--- Recorded information ---
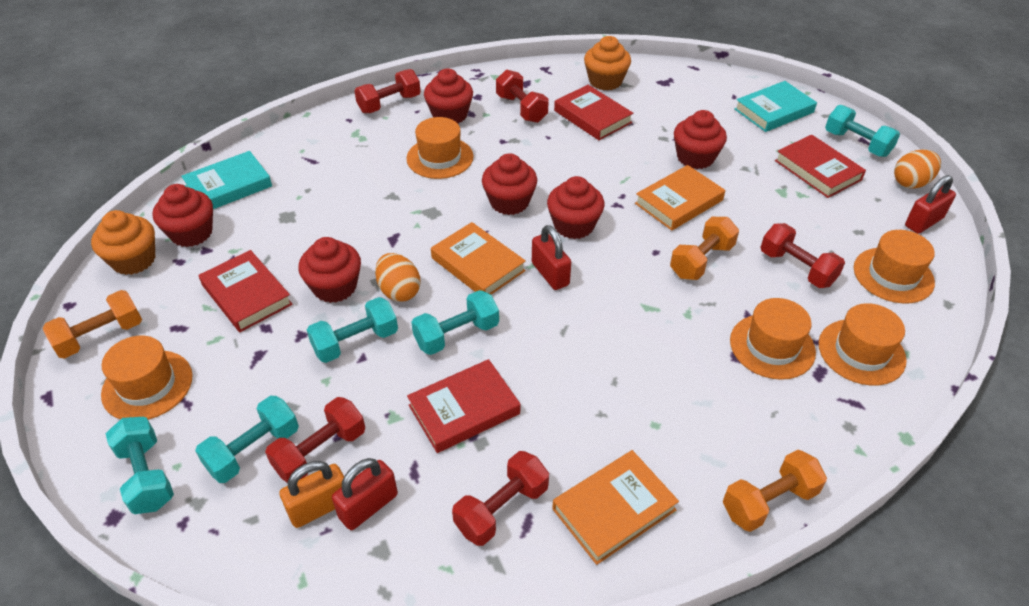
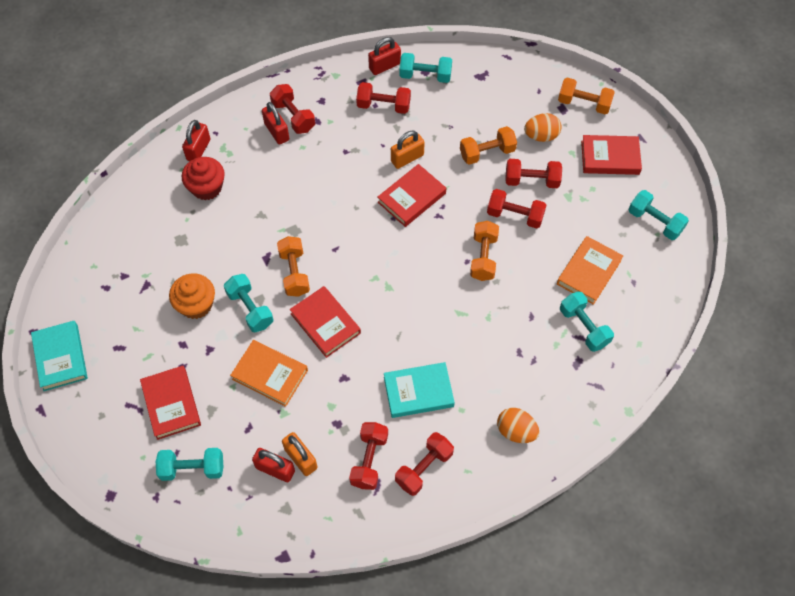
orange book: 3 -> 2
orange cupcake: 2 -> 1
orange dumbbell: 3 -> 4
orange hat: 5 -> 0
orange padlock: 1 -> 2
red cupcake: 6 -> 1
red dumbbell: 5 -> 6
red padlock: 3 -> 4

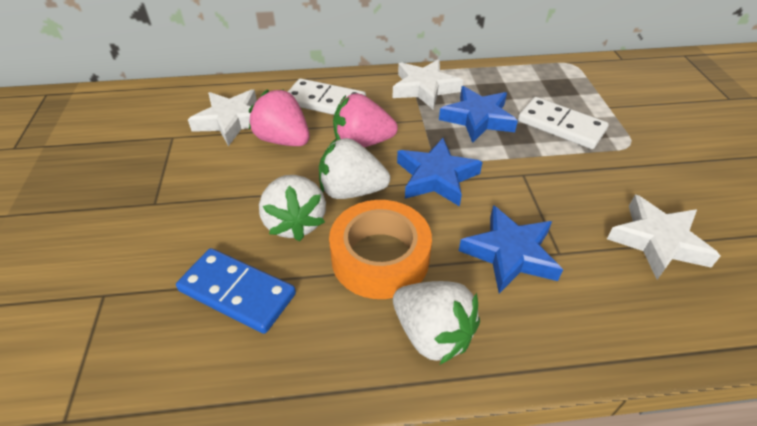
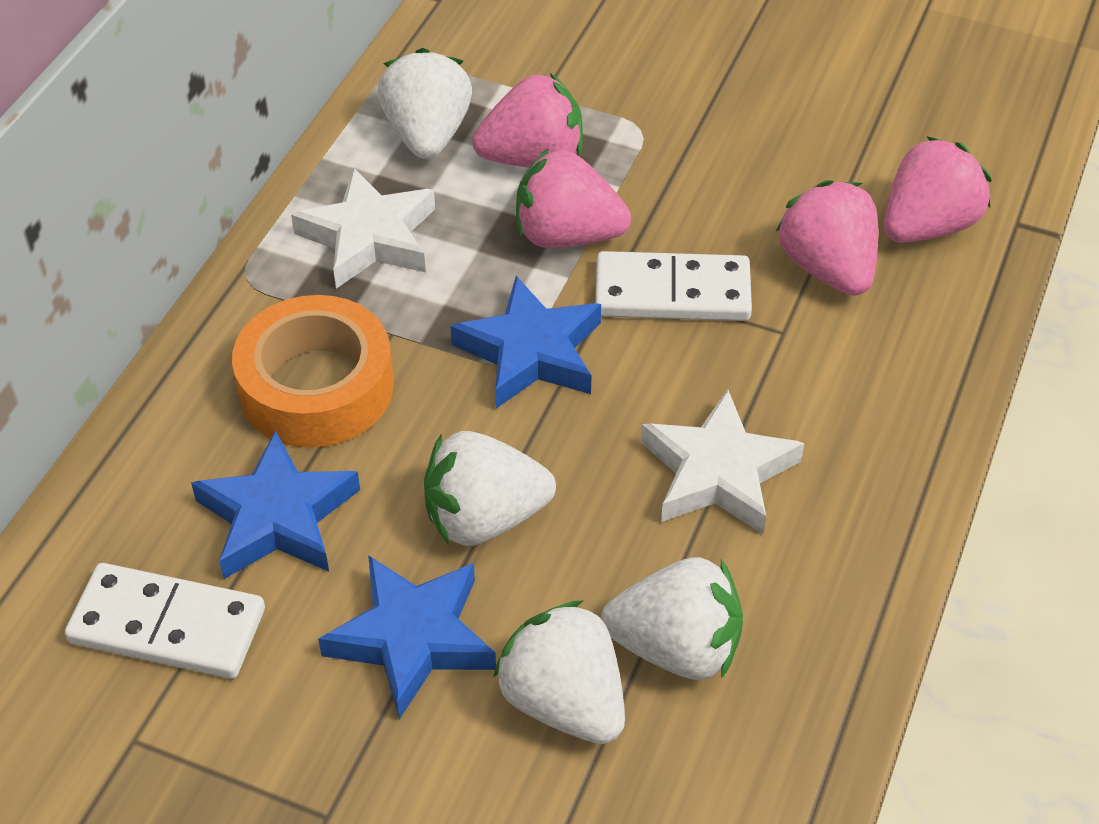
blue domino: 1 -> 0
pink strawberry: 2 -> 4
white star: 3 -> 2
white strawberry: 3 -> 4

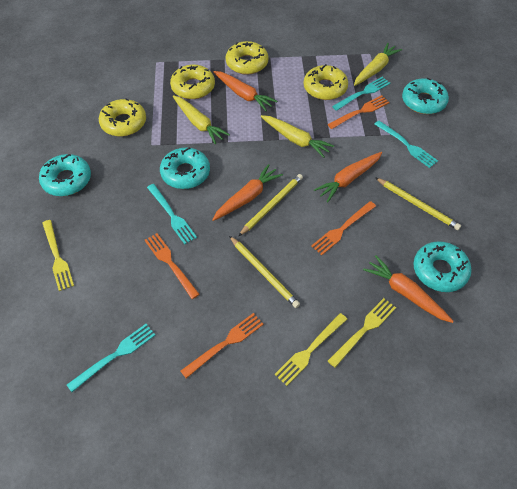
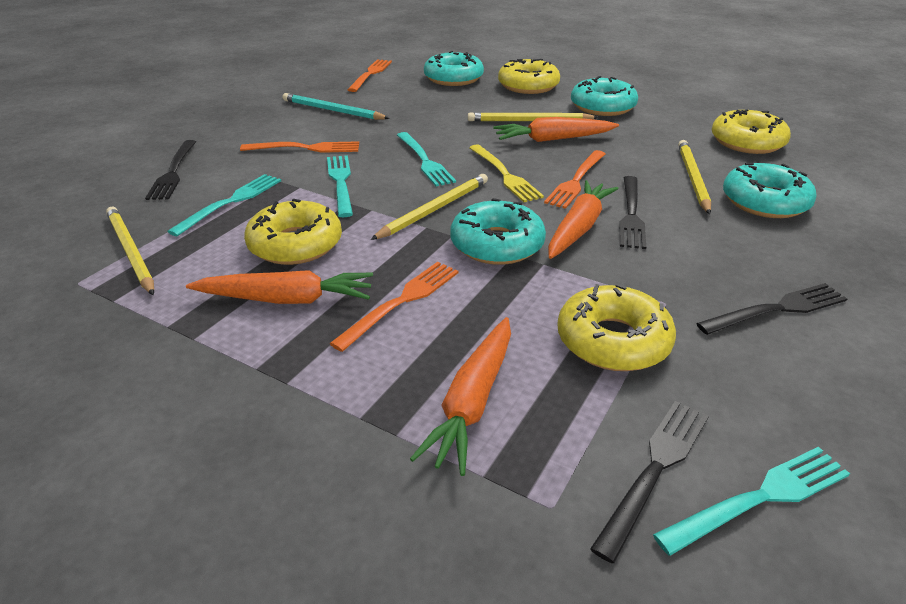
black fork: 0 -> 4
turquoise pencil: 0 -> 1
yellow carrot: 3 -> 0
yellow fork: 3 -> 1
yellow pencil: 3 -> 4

--- Work item ---
Omit the pictures and print again exactly the lines from the one with "red dumbbell: 5 -> 6" through the final line of the entries, both ends included.

--- Answer for the task ---
red dumbbell: 5 -> 6
red padlock: 3 -> 4

blue domino: 1 -> 0
pink strawberry: 2 -> 4
white star: 3 -> 2
white strawberry: 3 -> 4

black fork: 0 -> 4
turquoise pencil: 0 -> 1
yellow carrot: 3 -> 0
yellow fork: 3 -> 1
yellow pencil: 3 -> 4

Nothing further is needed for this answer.